→ TASK GOAL:
Every line below containing the word "pink" should be found and copied.

Stored data entries
____________________

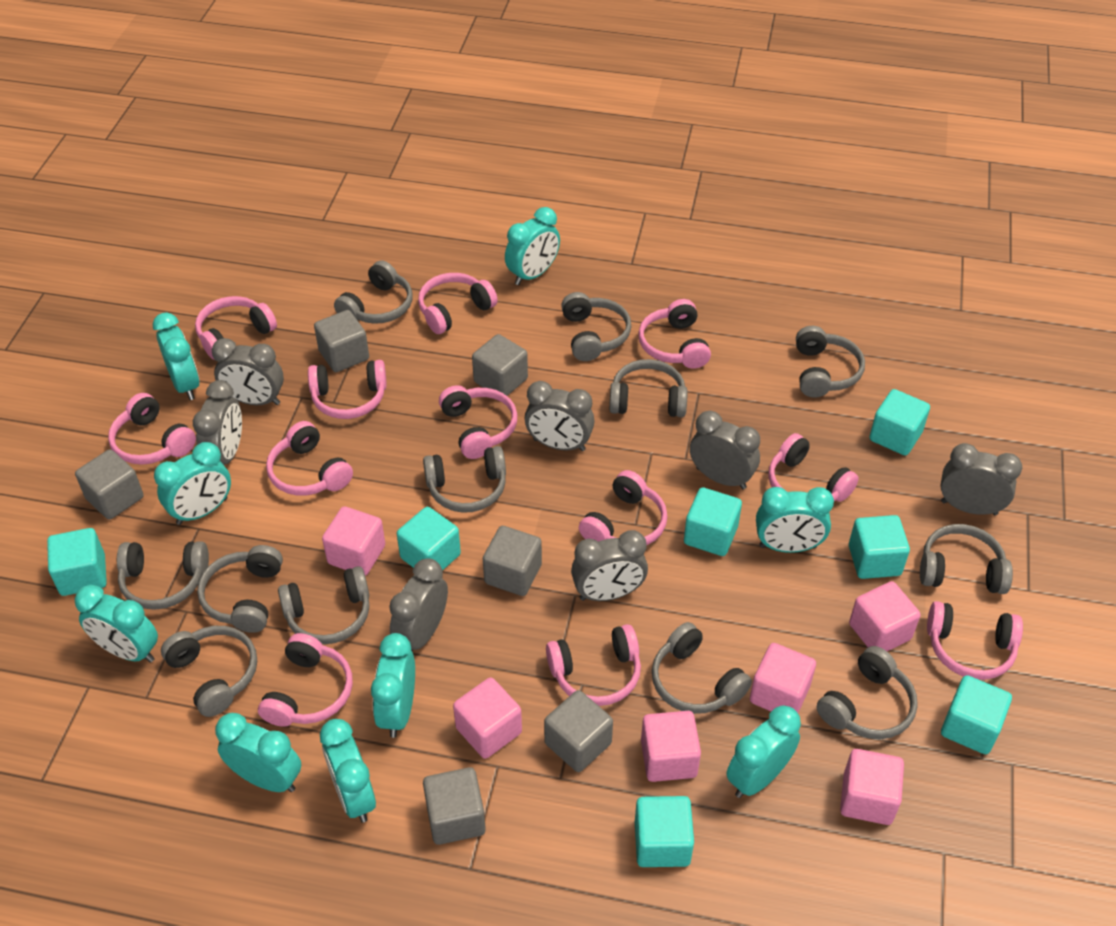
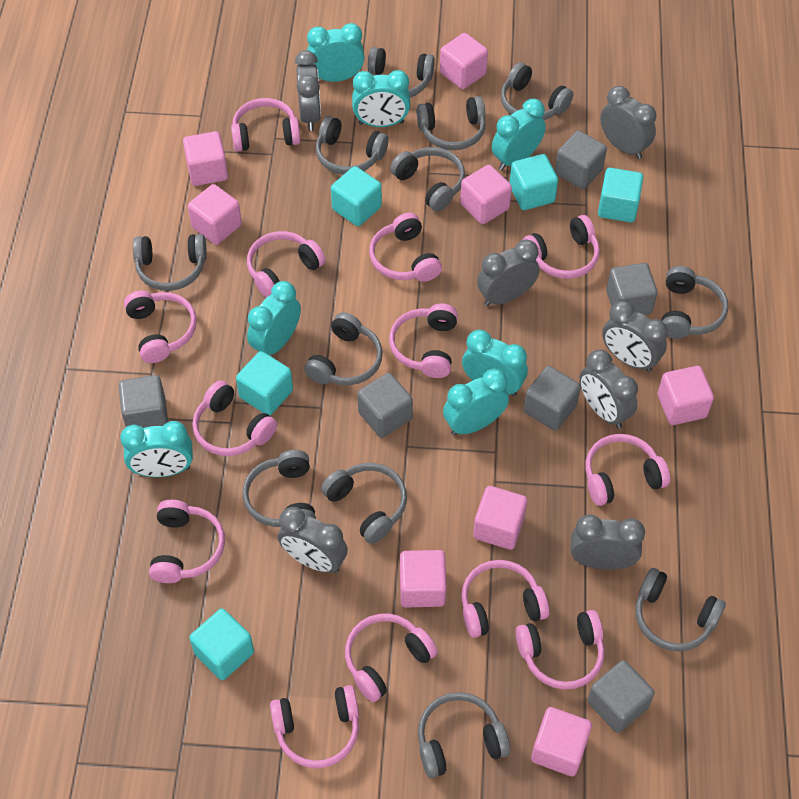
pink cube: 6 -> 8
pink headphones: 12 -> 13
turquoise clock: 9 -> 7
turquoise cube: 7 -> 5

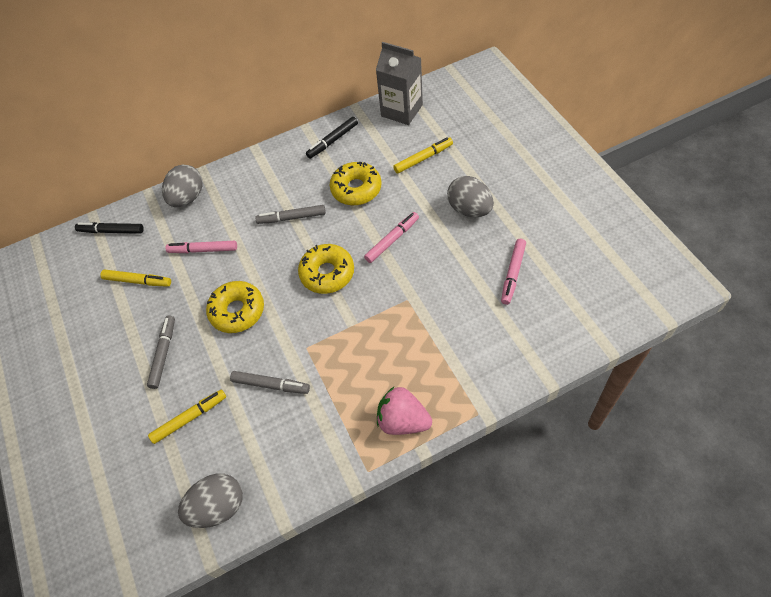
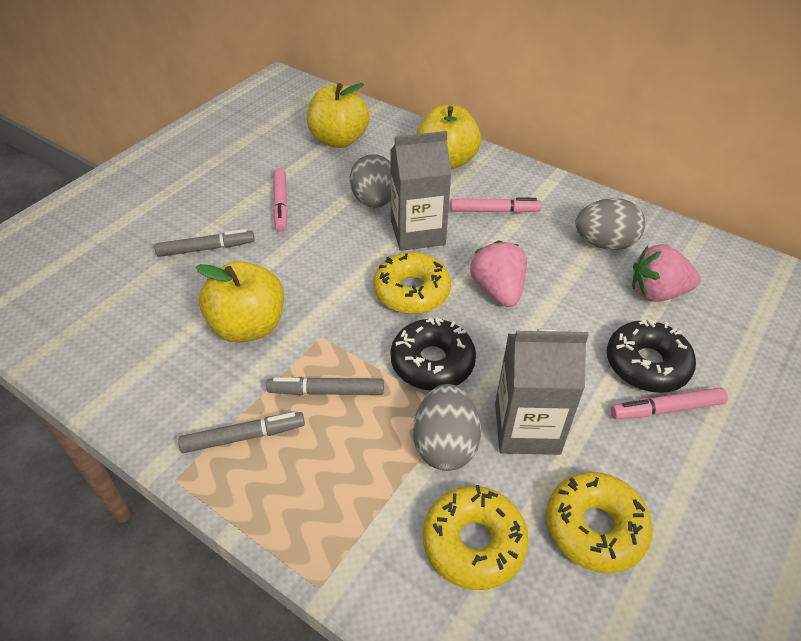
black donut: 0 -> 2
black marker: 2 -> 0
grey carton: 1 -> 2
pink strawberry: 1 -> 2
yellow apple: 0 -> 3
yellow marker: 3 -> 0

____________________

→ EXERCISE SOLUTION:
pink cube: 6 -> 8
pink headphones: 12 -> 13
pink strawberry: 1 -> 2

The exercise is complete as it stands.